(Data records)
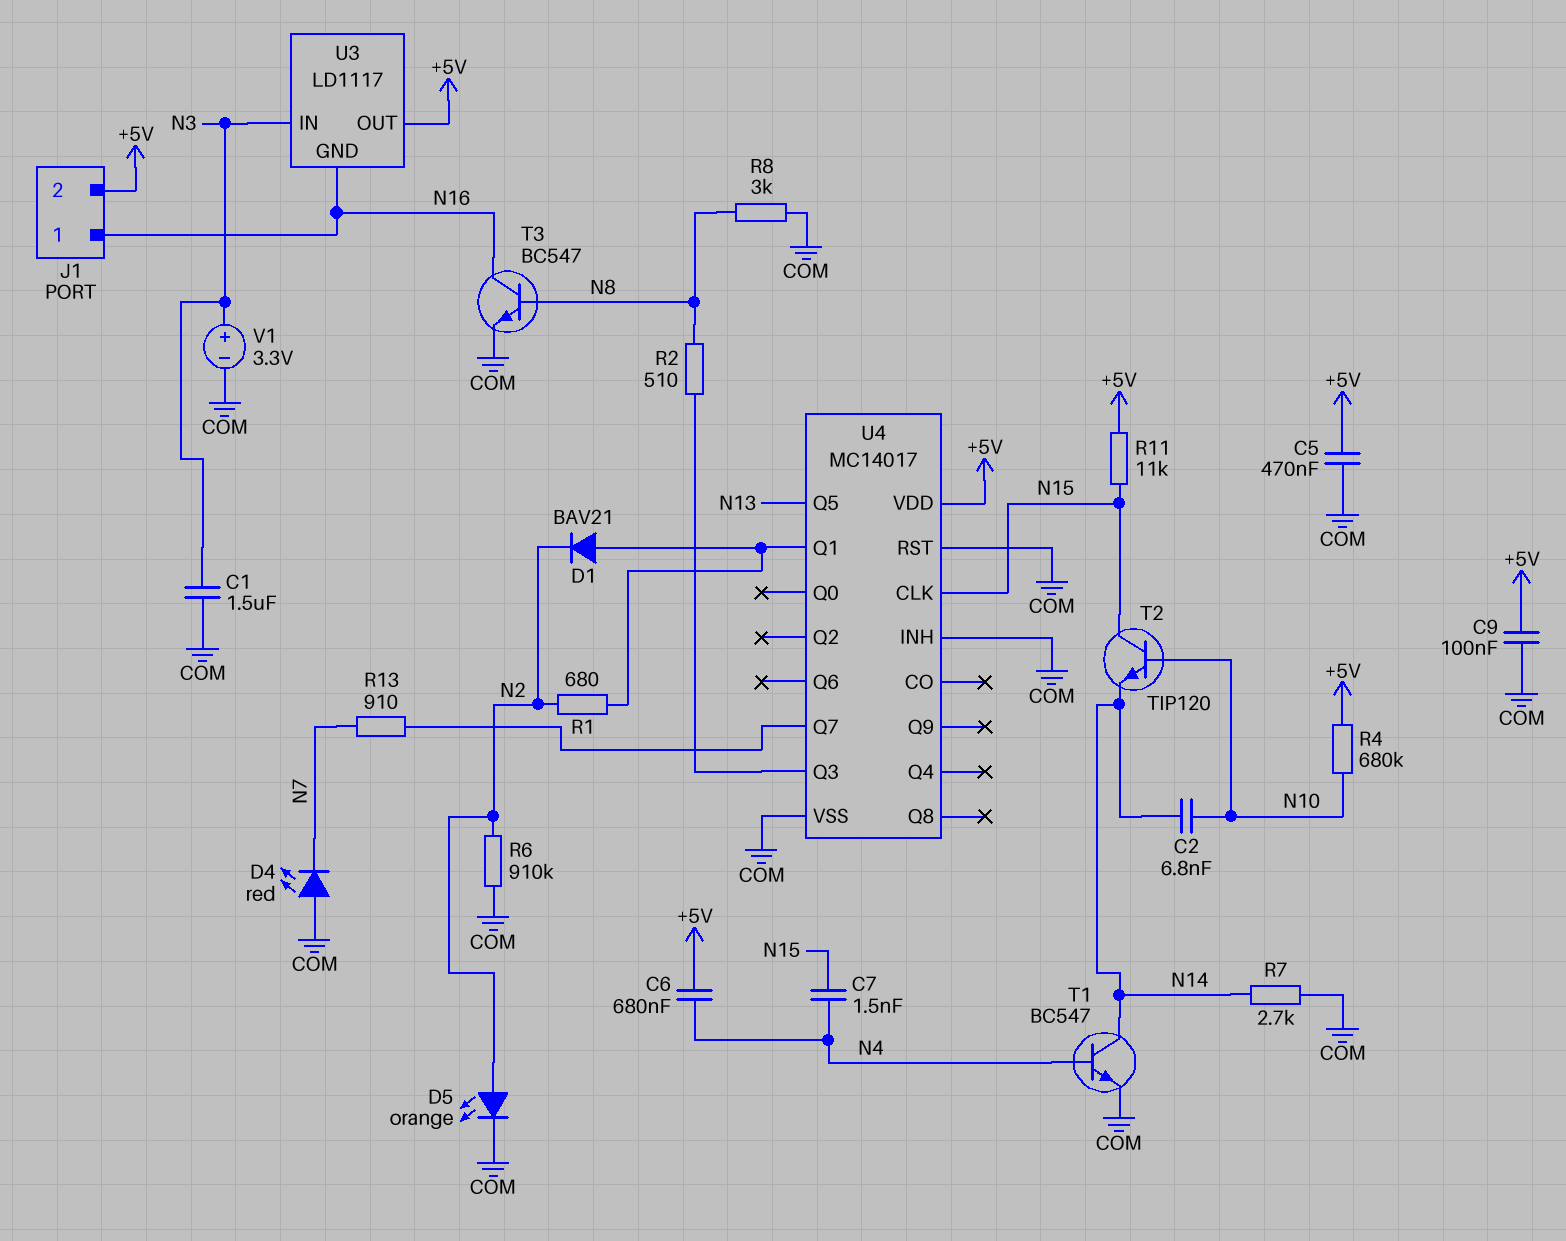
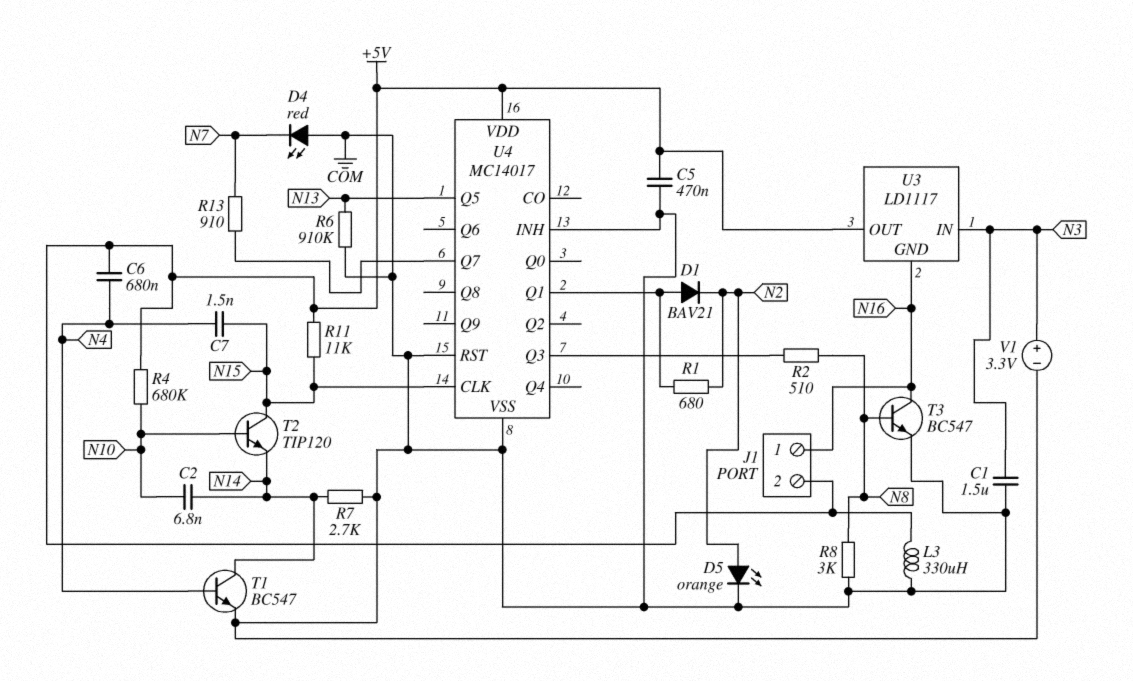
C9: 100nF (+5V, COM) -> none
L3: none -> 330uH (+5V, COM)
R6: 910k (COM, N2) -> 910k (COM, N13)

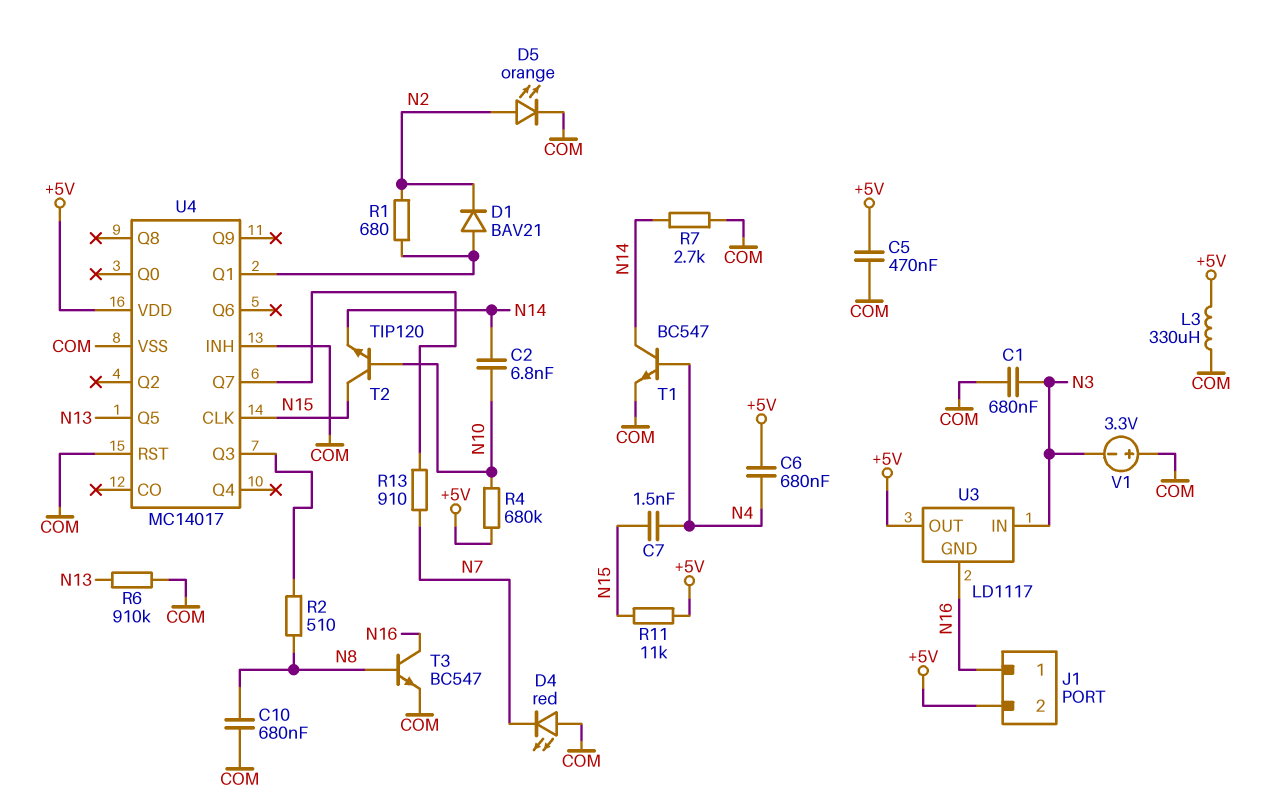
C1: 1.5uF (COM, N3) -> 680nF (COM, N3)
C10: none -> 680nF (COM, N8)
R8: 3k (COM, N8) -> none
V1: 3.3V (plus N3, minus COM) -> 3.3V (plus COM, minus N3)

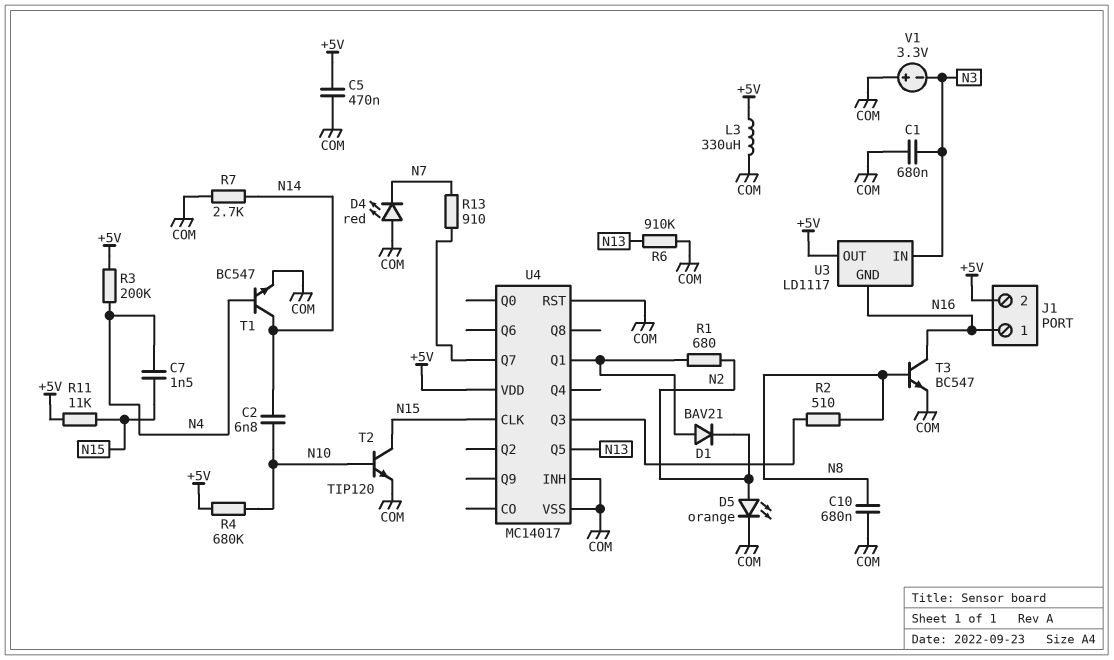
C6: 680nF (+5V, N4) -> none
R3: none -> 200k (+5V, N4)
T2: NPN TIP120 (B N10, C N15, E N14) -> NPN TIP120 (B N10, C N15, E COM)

:: EXERCISE REQUIREMENTS ::
Search the entries for lines with the string "none", then report their number alone.

:: EXERCISE SOLUTION ::
6